**Task objective**
Write out every line of the material below word for word, but leave out the pictures.

-- Start of Dataset --

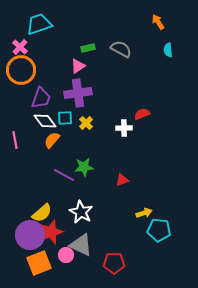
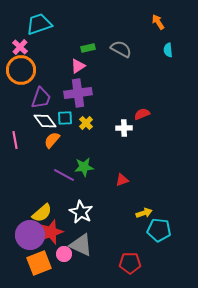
pink circle: moved 2 px left, 1 px up
red pentagon: moved 16 px right
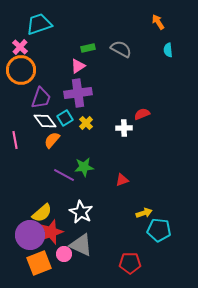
cyan square: rotated 28 degrees counterclockwise
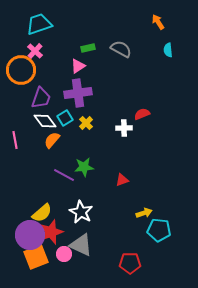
pink cross: moved 15 px right, 4 px down
orange square: moved 3 px left, 6 px up
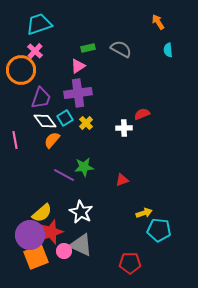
pink circle: moved 3 px up
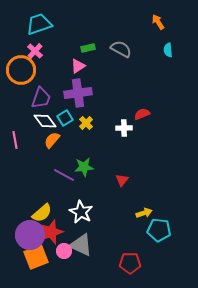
red triangle: rotated 32 degrees counterclockwise
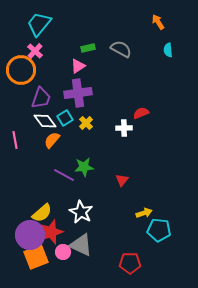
cyan trapezoid: rotated 32 degrees counterclockwise
red semicircle: moved 1 px left, 1 px up
pink circle: moved 1 px left, 1 px down
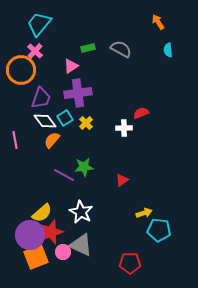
pink triangle: moved 7 px left
red triangle: rotated 16 degrees clockwise
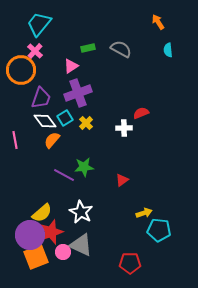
purple cross: rotated 12 degrees counterclockwise
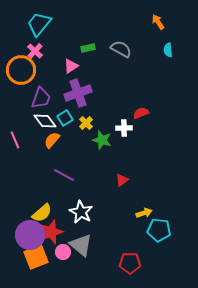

-- End of Dataset --

**Right answer**
pink circle: moved 2 px left, 1 px up
red pentagon: moved 16 px right
cyan square: rotated 28 degrees counterclockwise
pink cross: moved 15 px right, 4 px down
orange square: moved 3 px left, 6 px up
pink circle: moved 3 px up
red triangle: rotated 32 degrees counterclockwise
cyan trapezoid: rotated 32 degrees counterclockwise
red semicircle: moved 1 px left, 1 px up
pink circle: moved 1 px left, 1 px down
pink triangle: moved 7 px left
red triangle: rotated 16 degrees clockwise
purple cross: rotated 12 degrees counterclockwise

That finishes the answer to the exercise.